● Work order:
Your answer should consist of every line from the records that holds the string "purple".

● Record extracts:
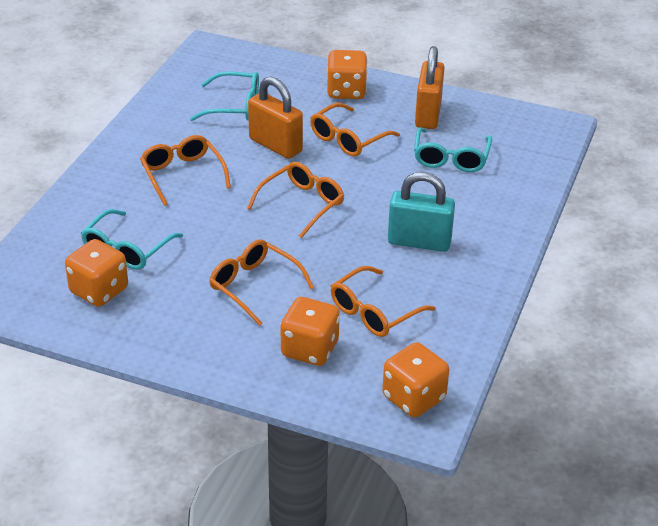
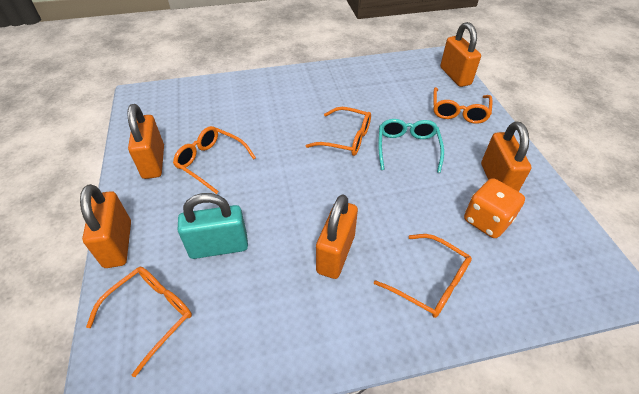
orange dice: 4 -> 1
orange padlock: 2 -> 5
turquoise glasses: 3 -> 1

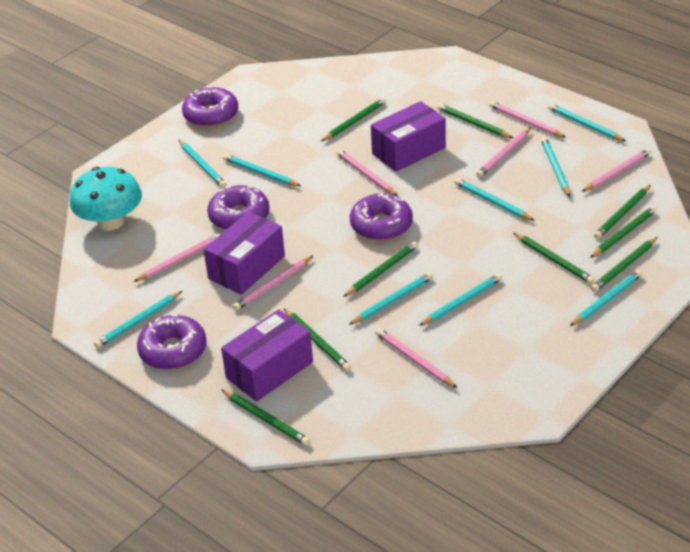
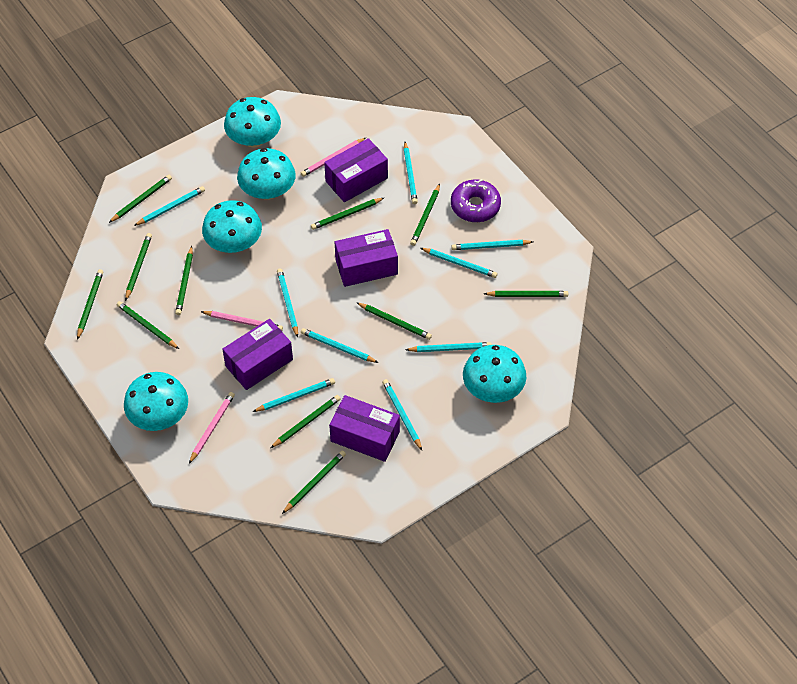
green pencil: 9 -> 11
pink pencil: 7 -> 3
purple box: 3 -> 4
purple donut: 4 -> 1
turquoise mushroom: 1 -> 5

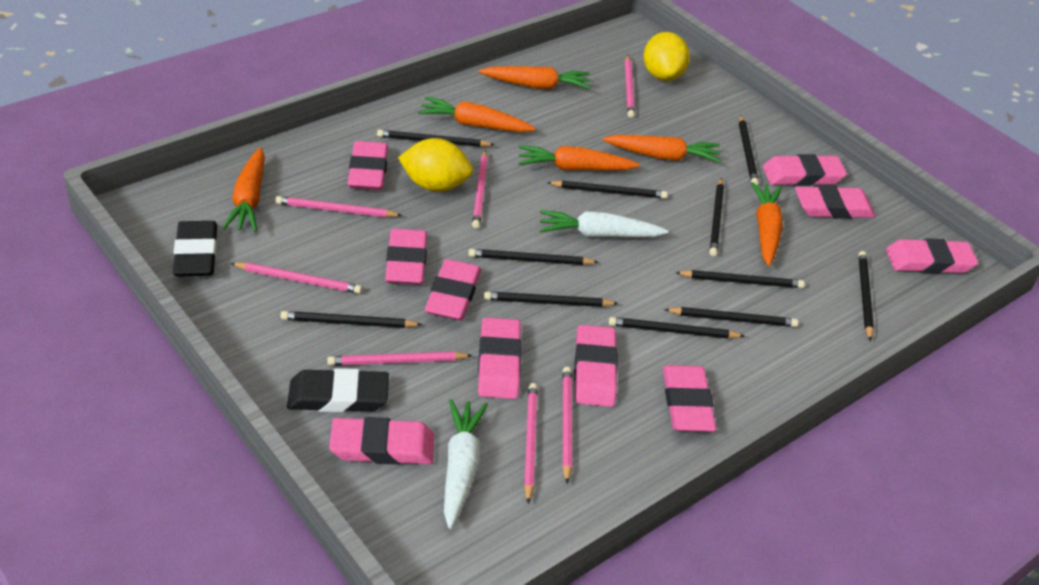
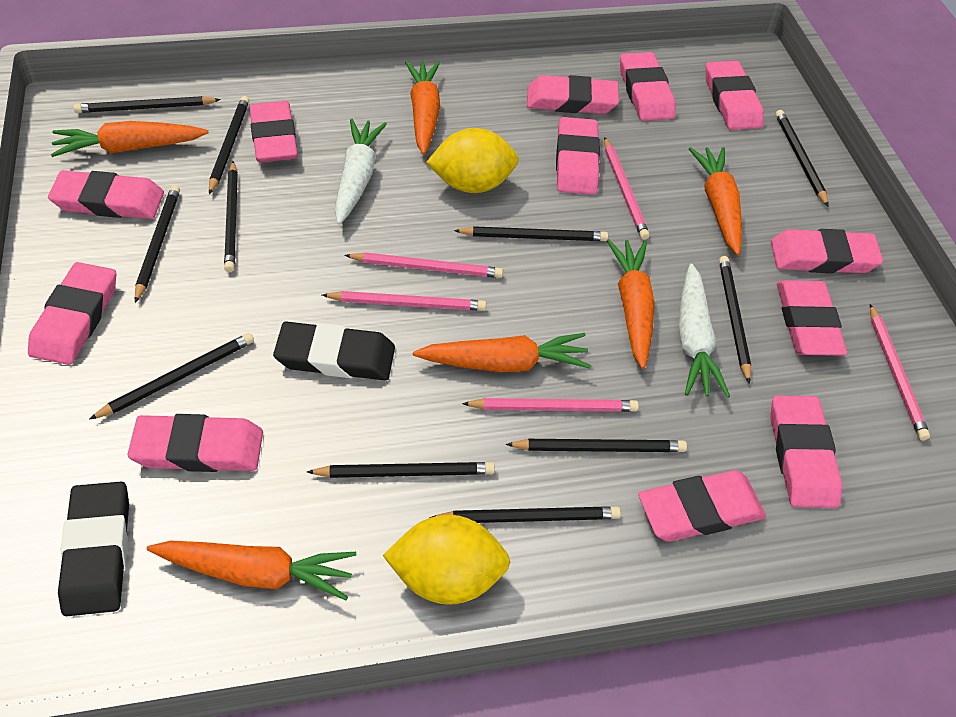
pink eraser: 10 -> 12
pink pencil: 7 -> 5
...
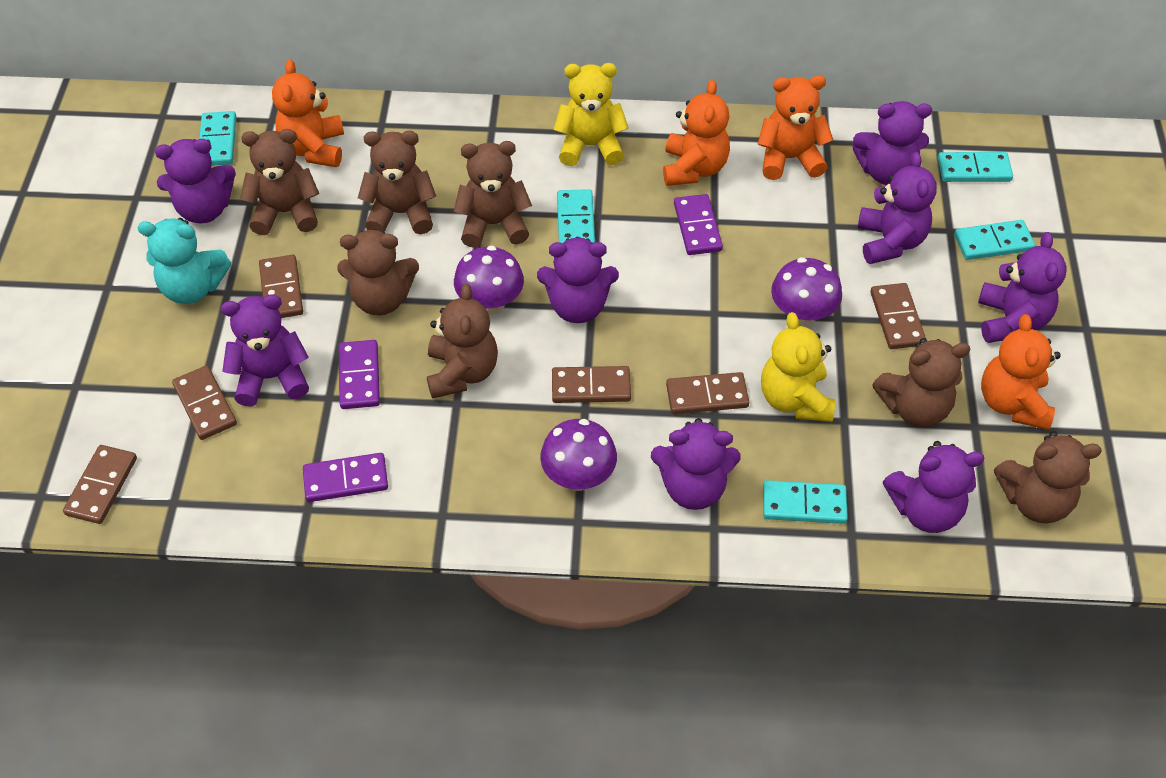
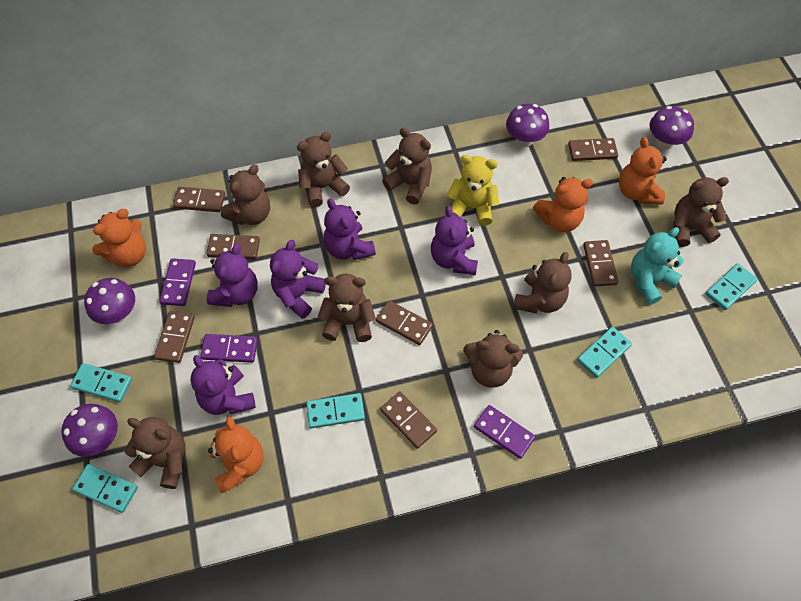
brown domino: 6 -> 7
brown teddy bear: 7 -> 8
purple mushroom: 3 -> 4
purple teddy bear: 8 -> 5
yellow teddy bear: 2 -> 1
==
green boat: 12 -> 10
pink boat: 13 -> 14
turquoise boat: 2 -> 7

● Written reply:
purple box: 3 -> 4
purple donut: 4 -> 1
purple mushroom: 3 -> 4
purple teddy bear: 8 -> 5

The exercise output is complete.